TASK BRIEF » Transcribe only part of the material below: the lines from the one containing "(320, 597) = (676, 385): turquoise" through the one containing "(379, 264) = (345, 174): green plane -> none", inclusive, exactly as written.

STUDY MATERIAL »
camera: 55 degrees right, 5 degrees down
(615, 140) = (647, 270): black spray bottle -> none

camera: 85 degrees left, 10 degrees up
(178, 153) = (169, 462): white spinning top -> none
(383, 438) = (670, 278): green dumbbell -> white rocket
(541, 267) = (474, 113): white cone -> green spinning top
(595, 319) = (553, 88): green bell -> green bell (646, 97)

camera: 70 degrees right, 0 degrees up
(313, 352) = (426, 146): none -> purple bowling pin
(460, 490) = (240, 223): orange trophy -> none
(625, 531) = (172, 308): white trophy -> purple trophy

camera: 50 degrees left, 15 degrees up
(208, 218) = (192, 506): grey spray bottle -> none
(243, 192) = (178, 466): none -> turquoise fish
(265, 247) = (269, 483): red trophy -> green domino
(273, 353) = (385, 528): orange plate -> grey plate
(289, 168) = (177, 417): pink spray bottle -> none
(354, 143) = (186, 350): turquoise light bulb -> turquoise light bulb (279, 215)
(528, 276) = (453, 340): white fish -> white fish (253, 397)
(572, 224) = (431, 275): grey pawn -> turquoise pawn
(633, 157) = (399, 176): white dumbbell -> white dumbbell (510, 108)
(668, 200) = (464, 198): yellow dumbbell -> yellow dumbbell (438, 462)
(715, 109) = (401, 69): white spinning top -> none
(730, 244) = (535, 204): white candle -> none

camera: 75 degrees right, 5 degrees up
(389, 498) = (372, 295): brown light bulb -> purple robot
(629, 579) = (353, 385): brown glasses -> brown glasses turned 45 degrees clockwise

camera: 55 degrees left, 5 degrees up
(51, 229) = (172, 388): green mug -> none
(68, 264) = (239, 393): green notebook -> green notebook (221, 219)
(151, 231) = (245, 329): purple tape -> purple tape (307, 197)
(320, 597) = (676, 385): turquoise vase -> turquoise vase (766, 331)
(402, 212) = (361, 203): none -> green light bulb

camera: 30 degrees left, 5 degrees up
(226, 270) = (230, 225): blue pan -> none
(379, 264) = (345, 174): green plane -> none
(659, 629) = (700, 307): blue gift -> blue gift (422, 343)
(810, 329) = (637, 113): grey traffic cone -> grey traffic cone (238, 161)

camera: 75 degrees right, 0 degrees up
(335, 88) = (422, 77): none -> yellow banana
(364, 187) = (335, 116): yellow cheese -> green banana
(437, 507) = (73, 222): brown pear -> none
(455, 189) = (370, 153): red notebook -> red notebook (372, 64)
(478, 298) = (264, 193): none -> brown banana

TASK RESULT »
(320, 597) = (676, 385): turquoise vase -> turquoise vase (766, 331)
(402, 212) = (361, 203): none -> green light bulb

camera: 30 degrees left, 5 degrees up
(226, 270) = (230, 225): blue pan -> none
(379, 264) = (345, 174): green plane -> none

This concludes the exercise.